Where the listing below has a line with "RGB pin R: C14 -> B1", write out exactly that line and every line after it, stopping after the line with "DRIVER1 pin IN2: MO -> 5".

--- Records shown Enclosed Below ---

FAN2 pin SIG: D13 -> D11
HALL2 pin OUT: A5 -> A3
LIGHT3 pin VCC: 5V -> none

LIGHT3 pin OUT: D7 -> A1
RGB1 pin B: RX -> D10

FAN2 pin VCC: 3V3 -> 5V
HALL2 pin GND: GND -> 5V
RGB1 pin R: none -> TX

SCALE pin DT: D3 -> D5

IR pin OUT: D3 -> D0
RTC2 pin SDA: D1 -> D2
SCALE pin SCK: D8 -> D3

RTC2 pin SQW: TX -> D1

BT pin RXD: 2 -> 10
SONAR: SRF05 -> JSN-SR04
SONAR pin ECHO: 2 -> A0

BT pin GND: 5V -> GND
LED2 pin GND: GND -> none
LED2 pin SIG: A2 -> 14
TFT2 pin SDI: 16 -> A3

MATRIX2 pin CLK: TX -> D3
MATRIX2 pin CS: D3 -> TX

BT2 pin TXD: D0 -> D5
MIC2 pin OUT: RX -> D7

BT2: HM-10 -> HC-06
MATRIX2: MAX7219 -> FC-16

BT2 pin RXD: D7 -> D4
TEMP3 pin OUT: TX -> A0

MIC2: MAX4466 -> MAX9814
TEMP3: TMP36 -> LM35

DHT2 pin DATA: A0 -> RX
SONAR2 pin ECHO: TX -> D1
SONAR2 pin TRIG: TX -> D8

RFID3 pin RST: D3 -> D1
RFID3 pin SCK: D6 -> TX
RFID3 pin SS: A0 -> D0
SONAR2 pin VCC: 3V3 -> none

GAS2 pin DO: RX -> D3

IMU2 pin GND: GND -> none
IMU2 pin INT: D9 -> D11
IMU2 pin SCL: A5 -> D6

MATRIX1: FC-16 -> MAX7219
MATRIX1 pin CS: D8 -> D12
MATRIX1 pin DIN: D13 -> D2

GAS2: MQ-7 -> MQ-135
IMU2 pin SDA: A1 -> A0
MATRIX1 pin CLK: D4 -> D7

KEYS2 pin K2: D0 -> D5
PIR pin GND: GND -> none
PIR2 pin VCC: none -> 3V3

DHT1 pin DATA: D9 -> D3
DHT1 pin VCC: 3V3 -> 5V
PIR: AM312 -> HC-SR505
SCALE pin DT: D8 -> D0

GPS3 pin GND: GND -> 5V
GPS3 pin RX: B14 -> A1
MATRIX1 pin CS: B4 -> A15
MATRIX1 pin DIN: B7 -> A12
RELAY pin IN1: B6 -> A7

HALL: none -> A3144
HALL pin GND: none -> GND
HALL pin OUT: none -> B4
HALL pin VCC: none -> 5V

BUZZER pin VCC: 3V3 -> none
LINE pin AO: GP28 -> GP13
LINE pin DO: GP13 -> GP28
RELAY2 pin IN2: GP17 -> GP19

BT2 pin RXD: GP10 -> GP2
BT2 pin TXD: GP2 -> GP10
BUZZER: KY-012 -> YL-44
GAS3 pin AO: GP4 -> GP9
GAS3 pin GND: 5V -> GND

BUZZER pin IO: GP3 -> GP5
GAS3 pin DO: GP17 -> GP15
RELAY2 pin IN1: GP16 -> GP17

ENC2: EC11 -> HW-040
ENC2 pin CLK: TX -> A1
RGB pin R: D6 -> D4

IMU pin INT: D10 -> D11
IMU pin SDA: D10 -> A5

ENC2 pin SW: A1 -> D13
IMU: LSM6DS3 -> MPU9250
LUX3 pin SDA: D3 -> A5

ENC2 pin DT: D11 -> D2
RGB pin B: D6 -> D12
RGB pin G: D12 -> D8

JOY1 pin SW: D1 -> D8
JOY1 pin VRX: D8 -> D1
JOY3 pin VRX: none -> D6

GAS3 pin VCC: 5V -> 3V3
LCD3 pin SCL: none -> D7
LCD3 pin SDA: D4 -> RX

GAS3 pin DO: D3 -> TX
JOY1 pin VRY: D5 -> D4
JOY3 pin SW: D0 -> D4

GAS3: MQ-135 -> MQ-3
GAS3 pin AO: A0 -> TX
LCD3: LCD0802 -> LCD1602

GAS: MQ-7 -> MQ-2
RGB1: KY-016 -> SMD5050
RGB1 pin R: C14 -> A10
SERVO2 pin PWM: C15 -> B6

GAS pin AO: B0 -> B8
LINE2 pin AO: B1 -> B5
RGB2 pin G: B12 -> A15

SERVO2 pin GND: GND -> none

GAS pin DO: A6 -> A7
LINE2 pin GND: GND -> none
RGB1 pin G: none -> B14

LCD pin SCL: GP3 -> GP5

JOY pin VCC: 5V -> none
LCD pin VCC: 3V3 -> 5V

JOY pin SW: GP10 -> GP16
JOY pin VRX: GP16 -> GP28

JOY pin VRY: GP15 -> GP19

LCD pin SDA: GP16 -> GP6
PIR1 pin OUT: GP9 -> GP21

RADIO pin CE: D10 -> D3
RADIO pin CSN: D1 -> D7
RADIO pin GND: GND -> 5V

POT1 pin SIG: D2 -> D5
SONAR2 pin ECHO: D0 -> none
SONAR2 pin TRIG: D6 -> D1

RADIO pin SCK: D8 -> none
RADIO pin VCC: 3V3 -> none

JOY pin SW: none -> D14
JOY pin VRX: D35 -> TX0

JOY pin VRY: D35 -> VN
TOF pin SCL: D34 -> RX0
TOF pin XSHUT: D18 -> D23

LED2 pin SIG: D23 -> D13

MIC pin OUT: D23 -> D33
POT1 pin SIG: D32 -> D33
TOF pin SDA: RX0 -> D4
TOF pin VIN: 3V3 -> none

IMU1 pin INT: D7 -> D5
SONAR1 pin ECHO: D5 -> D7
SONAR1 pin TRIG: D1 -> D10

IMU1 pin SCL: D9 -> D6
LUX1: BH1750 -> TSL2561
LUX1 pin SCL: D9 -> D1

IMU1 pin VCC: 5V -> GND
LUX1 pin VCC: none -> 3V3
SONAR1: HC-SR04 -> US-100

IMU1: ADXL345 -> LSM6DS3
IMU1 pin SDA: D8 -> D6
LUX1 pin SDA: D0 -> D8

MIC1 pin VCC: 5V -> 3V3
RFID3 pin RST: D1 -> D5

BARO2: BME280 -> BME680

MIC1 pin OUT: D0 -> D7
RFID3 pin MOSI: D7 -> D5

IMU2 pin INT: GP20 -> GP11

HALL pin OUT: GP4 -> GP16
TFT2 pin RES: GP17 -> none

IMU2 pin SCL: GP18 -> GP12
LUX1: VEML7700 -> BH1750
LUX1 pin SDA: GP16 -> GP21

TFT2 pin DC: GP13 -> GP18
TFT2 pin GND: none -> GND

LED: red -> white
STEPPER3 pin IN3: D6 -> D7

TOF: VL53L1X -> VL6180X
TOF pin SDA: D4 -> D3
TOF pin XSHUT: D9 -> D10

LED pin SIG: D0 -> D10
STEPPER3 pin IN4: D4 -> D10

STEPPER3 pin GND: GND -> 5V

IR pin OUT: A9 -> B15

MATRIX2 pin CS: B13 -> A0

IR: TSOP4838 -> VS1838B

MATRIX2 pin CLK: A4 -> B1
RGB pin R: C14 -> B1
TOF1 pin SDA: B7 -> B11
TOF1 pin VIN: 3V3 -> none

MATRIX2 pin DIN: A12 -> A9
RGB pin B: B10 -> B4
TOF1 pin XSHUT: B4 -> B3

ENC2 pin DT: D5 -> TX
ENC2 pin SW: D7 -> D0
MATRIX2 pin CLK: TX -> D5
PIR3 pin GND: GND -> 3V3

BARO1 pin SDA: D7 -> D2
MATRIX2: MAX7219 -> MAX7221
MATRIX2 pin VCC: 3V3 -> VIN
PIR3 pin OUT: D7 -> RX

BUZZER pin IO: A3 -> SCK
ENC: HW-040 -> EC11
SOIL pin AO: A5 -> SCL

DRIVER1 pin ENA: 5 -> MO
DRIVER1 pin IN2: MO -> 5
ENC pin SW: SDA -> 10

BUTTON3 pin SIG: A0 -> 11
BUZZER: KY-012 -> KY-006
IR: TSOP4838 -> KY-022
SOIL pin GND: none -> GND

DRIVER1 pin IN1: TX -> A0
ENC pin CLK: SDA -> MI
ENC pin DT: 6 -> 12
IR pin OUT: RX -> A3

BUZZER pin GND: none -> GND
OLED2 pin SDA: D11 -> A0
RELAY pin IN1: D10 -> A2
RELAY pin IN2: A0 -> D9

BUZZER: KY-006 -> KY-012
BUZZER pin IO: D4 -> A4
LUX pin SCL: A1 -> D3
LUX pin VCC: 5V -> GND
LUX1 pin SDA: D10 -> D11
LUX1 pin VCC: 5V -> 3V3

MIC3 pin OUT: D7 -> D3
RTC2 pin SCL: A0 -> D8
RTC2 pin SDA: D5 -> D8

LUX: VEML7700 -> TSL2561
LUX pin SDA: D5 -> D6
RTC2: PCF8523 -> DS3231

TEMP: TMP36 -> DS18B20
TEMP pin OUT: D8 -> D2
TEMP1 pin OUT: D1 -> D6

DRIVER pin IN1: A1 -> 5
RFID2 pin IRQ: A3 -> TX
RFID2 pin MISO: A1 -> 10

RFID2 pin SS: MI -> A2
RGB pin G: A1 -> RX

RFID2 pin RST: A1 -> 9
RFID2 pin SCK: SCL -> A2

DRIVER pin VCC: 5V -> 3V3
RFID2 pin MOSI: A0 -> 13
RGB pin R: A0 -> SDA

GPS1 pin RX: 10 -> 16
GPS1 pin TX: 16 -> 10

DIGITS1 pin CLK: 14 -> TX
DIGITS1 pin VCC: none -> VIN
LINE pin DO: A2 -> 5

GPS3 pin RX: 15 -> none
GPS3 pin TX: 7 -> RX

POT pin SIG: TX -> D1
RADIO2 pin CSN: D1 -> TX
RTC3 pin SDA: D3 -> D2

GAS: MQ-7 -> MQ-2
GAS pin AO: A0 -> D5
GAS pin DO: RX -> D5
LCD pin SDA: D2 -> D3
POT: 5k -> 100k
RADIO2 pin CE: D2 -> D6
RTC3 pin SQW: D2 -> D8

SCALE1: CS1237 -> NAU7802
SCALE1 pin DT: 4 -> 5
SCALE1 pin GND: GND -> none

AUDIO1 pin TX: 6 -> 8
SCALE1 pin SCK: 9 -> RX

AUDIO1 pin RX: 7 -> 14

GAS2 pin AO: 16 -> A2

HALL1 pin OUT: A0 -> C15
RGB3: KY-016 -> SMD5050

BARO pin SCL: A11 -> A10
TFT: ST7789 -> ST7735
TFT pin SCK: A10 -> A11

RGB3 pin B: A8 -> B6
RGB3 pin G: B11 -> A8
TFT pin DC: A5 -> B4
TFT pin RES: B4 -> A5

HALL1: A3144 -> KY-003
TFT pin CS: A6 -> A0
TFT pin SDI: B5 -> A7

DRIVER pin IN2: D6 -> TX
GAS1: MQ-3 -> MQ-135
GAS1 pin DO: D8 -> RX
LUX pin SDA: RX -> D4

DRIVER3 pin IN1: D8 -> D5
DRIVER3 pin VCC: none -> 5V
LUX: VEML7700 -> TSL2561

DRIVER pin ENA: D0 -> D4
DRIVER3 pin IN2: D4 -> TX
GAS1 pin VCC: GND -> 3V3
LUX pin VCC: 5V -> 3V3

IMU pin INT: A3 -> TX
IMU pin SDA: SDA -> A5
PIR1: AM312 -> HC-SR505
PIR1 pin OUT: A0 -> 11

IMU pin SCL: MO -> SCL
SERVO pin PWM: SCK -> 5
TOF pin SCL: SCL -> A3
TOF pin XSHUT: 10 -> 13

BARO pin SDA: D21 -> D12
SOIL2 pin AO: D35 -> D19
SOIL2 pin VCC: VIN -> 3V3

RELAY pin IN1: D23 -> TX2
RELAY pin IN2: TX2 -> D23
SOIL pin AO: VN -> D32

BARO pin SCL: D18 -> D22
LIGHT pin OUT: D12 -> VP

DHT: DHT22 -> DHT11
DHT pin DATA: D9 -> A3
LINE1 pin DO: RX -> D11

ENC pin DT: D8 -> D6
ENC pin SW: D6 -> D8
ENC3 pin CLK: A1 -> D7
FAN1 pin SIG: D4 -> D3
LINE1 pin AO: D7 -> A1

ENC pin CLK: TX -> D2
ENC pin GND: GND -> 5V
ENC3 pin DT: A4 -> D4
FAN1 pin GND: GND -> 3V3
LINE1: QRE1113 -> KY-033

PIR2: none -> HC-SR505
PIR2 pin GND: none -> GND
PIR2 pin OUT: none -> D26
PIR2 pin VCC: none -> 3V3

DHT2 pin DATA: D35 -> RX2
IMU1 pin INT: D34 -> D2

--- End of Enclosed Records shown ---

| Solution to this problem |
RGB pin R: C14 -> B1
TOF1 pin SDA: B7 -> B11
TOF1 pin VIN: 3V3 -> none

MATRIX2 pin DIN: A12 -> A9
RGB pin B: B10 -> B4
TOF1 pin XSHUT: B4 -> B3

ENC2 pin DT: D5 -> TX
ENC2 pin SW: D7 -> D0
MATRIX2 pin CLK: TX -> D5
PIR3 pin GND: GND -> 3V3

BARO1 pin SDA: D7 -> D2
MATRIX2: MAX7219 -> MAX7221
MATRIX2 pin VCC: 3V3 -> VIN
PIR3 pin OUT: D7 -> RX

BUZZER pin IO: A3 -> SCK
ENC: HW-040 -> EC11
SOIL pin AO: A5 -> SCL

DRIVER1 pin ENA: 5 -> MO
DRIVER1 pin IN2: MO -> 5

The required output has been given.